I need the lines below from the one with "purple spray bottle: 9 -> 4" down to the one with "brown heart: 1 -> 3" reproduced exactly, both ends included, and nothing else.
::::::::::
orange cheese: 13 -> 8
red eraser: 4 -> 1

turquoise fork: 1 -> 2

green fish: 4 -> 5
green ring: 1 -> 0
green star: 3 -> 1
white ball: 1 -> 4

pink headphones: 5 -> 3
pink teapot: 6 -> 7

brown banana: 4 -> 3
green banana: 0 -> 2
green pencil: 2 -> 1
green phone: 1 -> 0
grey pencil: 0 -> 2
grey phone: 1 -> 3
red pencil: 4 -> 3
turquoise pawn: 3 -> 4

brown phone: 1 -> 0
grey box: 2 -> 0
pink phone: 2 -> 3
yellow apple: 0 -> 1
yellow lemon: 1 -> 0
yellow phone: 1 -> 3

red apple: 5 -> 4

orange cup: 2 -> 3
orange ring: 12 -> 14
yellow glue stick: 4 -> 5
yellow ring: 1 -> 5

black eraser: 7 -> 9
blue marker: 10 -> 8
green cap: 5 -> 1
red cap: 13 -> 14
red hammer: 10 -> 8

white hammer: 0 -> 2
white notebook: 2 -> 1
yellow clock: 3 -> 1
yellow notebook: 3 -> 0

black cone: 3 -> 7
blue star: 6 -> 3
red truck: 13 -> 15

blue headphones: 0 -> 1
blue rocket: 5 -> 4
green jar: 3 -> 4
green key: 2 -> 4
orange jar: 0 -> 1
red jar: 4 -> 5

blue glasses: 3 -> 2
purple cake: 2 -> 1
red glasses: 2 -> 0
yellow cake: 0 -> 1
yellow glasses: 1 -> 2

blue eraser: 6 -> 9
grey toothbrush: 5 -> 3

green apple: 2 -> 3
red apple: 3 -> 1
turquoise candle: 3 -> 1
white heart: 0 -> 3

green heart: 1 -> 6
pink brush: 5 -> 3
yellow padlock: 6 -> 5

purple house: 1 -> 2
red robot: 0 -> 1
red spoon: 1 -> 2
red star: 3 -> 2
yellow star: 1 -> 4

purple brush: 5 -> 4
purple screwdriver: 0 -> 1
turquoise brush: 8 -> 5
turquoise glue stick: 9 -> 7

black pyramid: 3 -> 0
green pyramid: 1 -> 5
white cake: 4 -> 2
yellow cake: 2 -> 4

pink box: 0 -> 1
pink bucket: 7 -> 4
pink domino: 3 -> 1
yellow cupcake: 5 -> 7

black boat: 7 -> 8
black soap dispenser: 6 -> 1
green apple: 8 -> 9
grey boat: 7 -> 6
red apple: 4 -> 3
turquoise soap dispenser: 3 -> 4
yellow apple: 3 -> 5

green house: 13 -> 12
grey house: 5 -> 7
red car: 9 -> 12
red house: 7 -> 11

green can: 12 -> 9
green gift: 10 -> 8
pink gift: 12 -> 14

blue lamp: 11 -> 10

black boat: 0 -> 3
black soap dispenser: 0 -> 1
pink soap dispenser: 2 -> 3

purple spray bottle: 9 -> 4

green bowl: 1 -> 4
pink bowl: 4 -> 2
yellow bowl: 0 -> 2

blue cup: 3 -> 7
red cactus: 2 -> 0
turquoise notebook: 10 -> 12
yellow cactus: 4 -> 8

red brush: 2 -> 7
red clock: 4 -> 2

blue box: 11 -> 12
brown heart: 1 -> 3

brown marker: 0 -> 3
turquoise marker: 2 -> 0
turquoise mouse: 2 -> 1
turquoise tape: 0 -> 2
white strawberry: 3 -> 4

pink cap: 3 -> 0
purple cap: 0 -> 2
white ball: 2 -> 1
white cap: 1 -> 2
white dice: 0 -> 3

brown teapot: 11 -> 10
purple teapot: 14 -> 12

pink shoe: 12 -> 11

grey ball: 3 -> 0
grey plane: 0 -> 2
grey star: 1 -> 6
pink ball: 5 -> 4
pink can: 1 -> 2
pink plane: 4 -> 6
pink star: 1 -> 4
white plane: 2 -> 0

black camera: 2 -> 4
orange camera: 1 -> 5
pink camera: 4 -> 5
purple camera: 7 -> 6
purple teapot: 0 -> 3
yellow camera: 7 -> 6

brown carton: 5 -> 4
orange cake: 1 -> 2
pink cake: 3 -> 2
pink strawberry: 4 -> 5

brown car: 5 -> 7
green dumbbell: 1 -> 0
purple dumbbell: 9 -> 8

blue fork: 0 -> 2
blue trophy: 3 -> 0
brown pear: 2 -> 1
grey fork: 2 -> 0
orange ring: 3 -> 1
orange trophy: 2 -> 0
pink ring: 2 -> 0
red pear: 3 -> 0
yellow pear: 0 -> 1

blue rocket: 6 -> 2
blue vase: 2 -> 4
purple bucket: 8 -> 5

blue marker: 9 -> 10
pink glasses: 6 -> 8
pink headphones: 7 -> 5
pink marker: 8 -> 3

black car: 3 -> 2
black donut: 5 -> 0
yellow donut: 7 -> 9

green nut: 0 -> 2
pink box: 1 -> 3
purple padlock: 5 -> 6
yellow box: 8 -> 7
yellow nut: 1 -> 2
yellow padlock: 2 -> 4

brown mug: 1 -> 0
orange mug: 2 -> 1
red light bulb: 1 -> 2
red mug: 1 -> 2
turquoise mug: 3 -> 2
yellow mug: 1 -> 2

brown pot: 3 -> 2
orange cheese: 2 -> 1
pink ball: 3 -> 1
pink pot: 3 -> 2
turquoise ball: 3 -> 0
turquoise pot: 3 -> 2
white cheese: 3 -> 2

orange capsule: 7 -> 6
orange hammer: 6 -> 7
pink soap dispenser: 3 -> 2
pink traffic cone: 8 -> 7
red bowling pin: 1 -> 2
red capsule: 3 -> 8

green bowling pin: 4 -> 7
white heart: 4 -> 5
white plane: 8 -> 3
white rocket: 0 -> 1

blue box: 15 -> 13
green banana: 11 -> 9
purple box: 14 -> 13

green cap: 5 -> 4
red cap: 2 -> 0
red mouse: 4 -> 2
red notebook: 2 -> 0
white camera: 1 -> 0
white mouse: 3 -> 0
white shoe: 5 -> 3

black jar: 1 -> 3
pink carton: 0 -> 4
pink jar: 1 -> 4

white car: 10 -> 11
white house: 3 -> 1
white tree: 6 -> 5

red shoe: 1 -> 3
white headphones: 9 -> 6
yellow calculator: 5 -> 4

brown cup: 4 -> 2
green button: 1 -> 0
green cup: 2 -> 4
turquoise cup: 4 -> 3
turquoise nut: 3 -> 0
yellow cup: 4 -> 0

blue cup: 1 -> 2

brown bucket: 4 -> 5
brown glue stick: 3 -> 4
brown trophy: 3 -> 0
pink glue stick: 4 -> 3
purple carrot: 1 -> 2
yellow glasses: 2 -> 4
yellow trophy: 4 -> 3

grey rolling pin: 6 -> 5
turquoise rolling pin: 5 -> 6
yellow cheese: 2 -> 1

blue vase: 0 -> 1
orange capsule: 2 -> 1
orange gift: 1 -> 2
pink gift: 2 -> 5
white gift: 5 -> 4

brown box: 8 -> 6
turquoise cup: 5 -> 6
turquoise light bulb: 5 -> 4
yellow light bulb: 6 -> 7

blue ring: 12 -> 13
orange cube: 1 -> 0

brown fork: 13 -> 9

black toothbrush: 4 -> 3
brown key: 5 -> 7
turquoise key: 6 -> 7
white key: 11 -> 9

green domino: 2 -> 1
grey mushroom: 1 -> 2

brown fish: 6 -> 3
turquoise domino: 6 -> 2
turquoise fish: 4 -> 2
::::::::::
__Solution below__:
purple spray bottle: 9 -> 4

green bowl: 1 -> 4
pink bowl: 4 -> 2
yellow bowl: 0 -> 2

blue cup: 3 -> 7
red cactus: 2 -> 0
turquoise notebook: 10 -> 12
yellow cactus: 4 -> 8

red brush: 2 -> 7
red clock: 4 -> 2

blue box: 11 -> 12
brown heart: 1 -> 3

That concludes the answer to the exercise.